### WORK REQUEST:
Leave every image out, and print the remaining lines below exactly.

### EXCERPTED DATA:
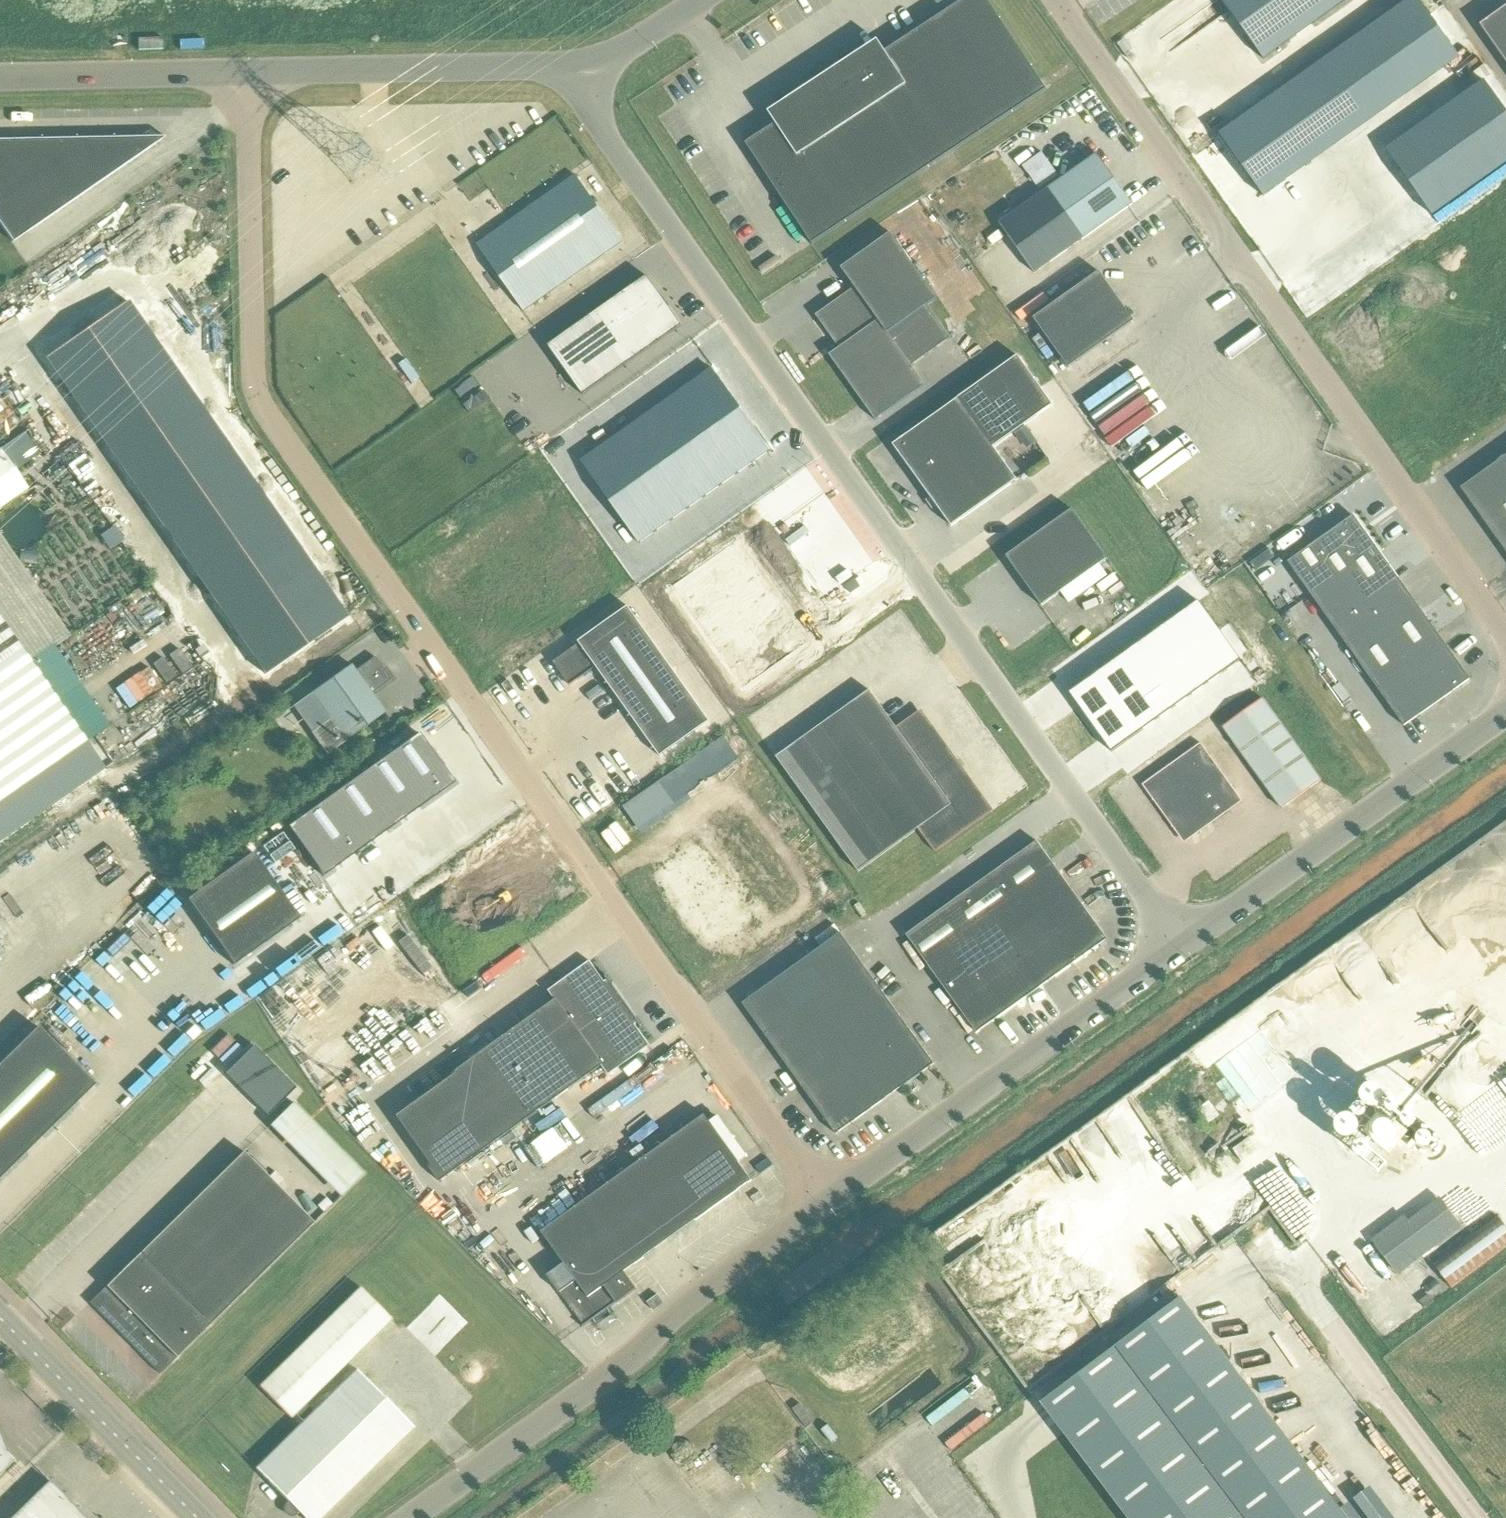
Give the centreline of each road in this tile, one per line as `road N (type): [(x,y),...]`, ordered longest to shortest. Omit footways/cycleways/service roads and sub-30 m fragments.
road 1 (unclassified): [(242,72),(254,377),(263,411),(825,1207)]
road 2 (unclassified): [(581,68),(604,136),(1178,951)]
road 3 (unclassified): [(1505,635),(1059,0)]
road 4 (unclassified): [(825,1207),(375,1517)]
road 5 (unclassified): [(1178,951),(825,1207)]
road 6 (unclassified): [(1505,716),(1178,951)]
road 7 (unclassified): [(242,72),(581,68)]
road 8 (unclassified): [(1486,1517),(1283,1250)]
road 9 (unclassified): [(198,1517),(0,1312)]
road 10 (unclassified): [(0,80),(242,72)]
road 11 (unclassified): [(581,68),(623,53),(702,0)]

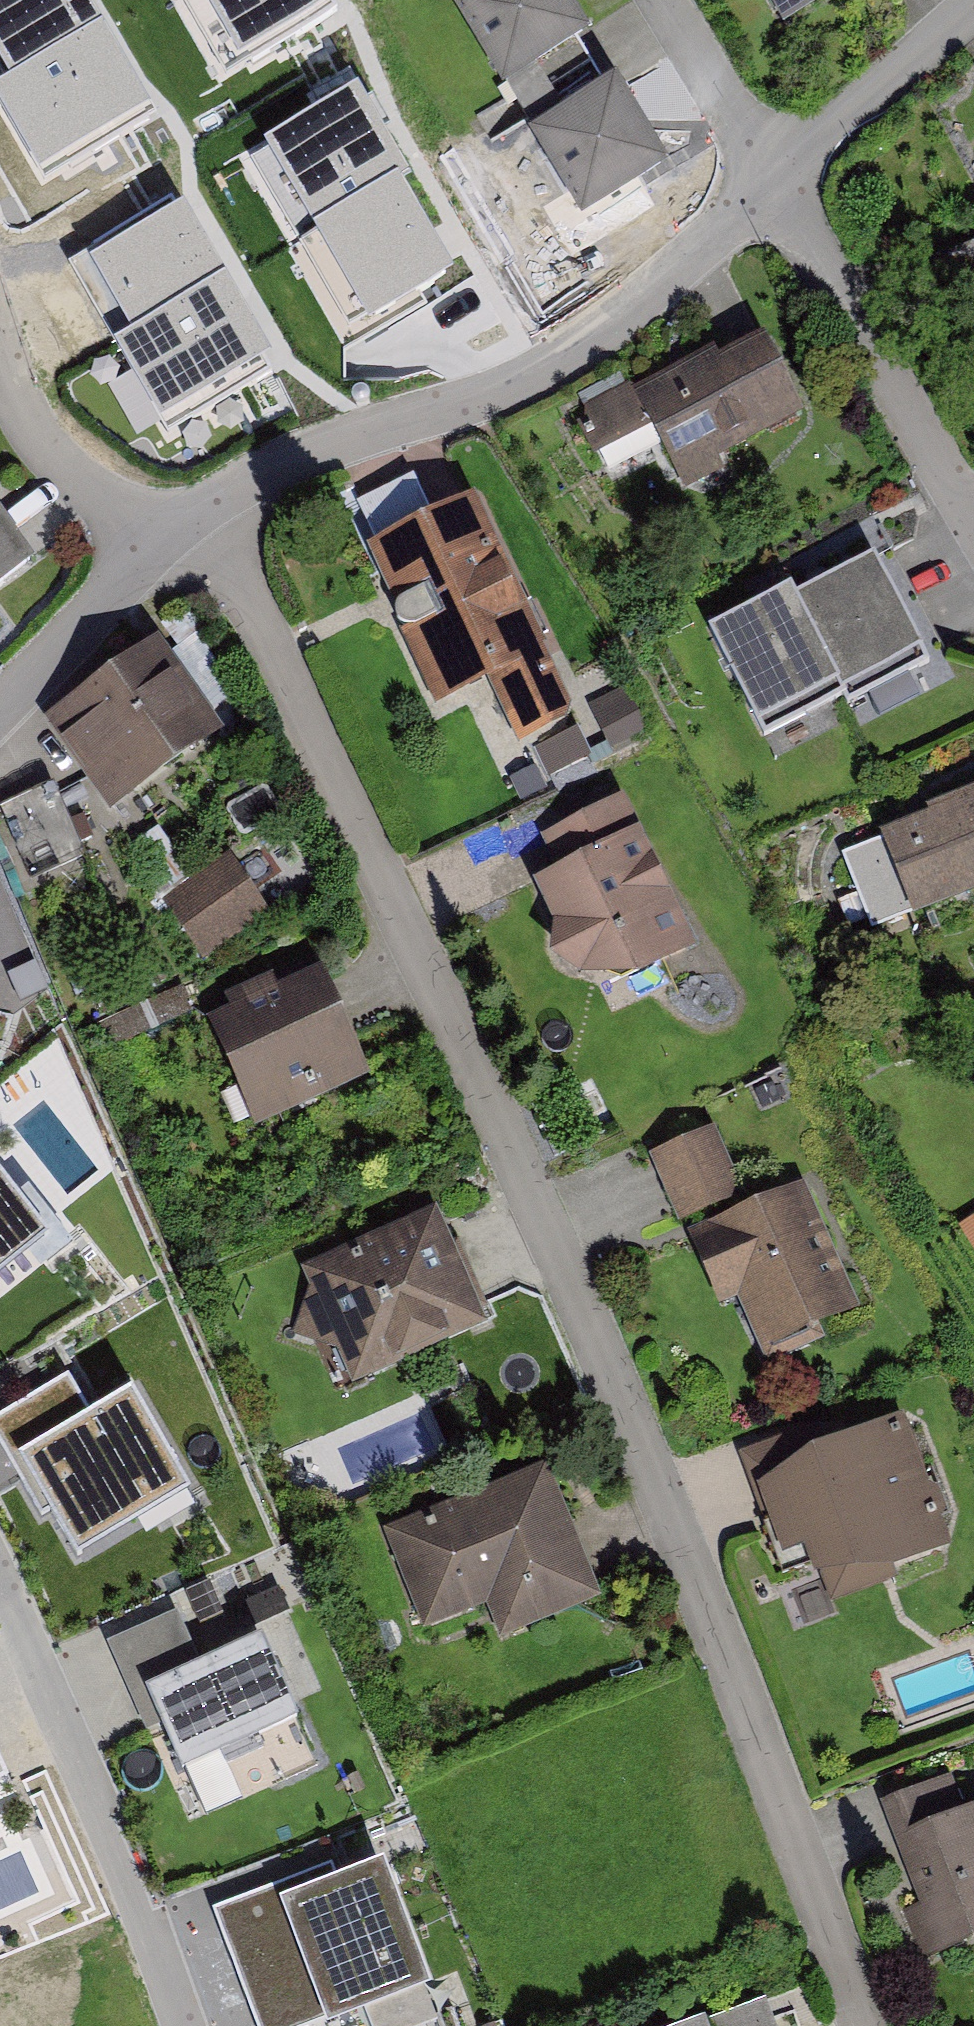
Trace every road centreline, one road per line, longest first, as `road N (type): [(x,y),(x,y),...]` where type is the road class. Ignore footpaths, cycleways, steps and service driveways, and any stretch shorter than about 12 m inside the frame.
road 1 (residential): [(864,2025),(587,1313),(203,508)]
road 2 (residential): [(203,508),(273,467),(540,371),(595,336),(774,182)]
road 3 (residential): [(0,1590),(181,2025)]
road 4 (residential): [(774,182),(973,528)]
road 5 (residential): [(774,182),(973,5)]
road 6 (residential): [(0,352),(33,435),(153,545)]
road 7 (residential): [(0,709),(153,545)]
road 8 (residential): [(665,0),(774,182)]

### SOLUTION TO THIS TASK:
Give the centreline of each road in this tile, one per line as `road N (type): [(x,y),...]`, ordered longest to shortest. Omit footways/cycleways/service roads and sub-30 m fragments.
road 1 (unclassified): [(242,72),(254,377),(263,411),(825,1207)]
road 2 (unclassified): [(581,68),(604,136),(1178,951)]
road 3 (unclassified): [(1505,635),(1059,0)]
road 4 (unclassified): [(825,1207),(375,1517)]
road 5 (unclassified): [(1178,951),(825,1207)]
road 6 (unclassified): [(1505,716),(1178,951)]
road 7 (unclassified): [(242,72),(581,68)]
road 8 (unclassified): [(1486,1517),(1283,1250)]
road 9 (unclassified): [(198,1517),(0,1312)]
road 10 (unclassified): [(0,80),(242,72)]
road 11 (unclassified): [(581,68),(623,53),(702,0)]

Trace every road centreline, one road per line, longest first, as `road N (type): [(x,y),(x,y),...]` where type is the road class. Ignore footpaths, cycleways, steps and service driveways, and any stretch shorter than about 12 m inside the frame.
road 1 (residential): [(864,2025),(587,1313),(203,508)]
road 2 (residential): [(203,508),(273,467),(540,371),(595,336),(774,182)]
road 3 (residential): [(0,1590),(181,2025)]
road 4 (residential): [(774,182),(973,528)]
road 5 (residential): [(774,182),(973,5)]
road 6 (residential): [(0,352),(33,435),(153,545)]
road 7 (residential): [(0,709),(153,545)]
road 8 (residential): [(665,0),(774,182)]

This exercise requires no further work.